**PROBLEM DETAILS**
Retype the part of the data that opens with the line containing "This screenshot has height=540, width=960. Identify" and closes with the line containing "The image size is (960, 540). Find", including both of those lines.

**Rows from a dataset**
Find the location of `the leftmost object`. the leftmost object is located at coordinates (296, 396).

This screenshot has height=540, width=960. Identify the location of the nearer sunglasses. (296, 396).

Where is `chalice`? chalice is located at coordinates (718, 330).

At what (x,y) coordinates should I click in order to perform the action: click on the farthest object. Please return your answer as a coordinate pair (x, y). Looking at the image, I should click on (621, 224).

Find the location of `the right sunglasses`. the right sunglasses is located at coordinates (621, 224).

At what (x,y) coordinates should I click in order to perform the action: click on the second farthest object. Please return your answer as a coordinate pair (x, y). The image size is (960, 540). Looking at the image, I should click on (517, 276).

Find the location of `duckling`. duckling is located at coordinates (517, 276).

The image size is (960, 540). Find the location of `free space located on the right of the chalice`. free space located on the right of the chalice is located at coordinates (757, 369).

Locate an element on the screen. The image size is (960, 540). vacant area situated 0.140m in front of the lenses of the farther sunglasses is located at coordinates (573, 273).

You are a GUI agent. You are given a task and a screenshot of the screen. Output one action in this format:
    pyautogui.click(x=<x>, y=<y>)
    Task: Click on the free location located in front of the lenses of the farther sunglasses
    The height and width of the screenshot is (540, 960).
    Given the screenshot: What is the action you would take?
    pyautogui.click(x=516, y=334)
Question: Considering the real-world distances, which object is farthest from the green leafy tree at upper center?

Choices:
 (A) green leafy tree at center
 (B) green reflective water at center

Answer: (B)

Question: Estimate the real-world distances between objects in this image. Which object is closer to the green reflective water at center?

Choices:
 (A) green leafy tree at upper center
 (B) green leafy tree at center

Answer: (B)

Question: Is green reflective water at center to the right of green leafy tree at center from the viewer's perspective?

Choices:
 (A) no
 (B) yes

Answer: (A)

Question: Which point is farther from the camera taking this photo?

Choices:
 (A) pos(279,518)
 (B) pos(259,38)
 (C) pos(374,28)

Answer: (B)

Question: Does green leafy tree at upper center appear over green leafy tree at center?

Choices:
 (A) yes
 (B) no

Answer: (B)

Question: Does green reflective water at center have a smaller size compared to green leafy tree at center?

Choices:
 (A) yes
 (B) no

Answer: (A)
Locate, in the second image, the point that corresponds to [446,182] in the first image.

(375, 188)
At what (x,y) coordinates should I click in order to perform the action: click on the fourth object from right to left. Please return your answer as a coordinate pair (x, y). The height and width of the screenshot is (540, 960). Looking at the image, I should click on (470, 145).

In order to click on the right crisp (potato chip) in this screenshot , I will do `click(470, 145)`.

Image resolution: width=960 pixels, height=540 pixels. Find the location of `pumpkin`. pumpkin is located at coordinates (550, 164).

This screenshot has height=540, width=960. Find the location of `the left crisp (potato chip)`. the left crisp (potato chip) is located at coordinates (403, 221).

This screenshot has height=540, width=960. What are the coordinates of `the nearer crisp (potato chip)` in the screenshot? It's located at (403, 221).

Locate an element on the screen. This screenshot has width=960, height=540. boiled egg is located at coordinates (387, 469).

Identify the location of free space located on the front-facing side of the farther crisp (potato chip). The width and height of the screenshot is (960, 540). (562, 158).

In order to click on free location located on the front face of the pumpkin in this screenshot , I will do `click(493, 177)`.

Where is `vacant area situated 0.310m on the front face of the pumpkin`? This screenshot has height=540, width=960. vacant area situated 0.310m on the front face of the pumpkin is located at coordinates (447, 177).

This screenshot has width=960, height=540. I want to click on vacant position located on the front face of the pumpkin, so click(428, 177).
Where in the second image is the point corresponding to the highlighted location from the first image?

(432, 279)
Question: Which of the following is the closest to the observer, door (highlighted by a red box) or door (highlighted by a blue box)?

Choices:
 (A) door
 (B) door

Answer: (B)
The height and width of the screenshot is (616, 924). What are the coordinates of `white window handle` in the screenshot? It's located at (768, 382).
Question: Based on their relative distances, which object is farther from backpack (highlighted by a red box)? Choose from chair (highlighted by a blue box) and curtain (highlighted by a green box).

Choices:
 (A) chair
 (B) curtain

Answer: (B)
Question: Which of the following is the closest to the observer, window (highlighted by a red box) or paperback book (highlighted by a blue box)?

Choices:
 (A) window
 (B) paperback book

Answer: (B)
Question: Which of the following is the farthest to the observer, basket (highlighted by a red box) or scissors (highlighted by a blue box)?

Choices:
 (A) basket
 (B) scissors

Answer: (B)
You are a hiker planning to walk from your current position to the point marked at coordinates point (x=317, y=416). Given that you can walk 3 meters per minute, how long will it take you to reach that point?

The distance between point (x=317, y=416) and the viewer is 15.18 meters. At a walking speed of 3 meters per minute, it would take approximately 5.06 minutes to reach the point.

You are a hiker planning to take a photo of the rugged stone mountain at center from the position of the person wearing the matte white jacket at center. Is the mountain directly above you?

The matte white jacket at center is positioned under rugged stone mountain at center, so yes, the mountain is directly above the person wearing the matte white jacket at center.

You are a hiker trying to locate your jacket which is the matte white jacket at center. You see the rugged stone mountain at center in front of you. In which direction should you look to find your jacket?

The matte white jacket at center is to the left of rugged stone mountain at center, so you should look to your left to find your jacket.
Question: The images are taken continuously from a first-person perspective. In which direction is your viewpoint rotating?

**ANSWER FOR THE TASK**
This screenshot has height=540, width=960. Identify the location of the nearer sunglasses. (296, 396).

Where is `chalice`? chalice is located at coordinates (718, 330).

At what (x,y) coordinates should I click in order to perform the action: click on the farthest object. Please return your answer as a coordinate pair (x, y). Looking at the image, I should click on (621, 224).

Find the location of `the right sunglasses`. the right sunglasses is located at coordinates (621, 224).

At what (x,y) coordinates should I click in order to perform the action: click on the second farthest object. Please return your answer as a coordinate pair (x, y). The image size is (960, 540). Looking at the image, I should click on (517, 276).

Find the location of `duckling`. duckling is located at coordinates (517, 276).

The image size is (960, 540). Find the location of `free space located on the right of the chalice`. free space located on the right of the chalice is located at coordinates (757, 369).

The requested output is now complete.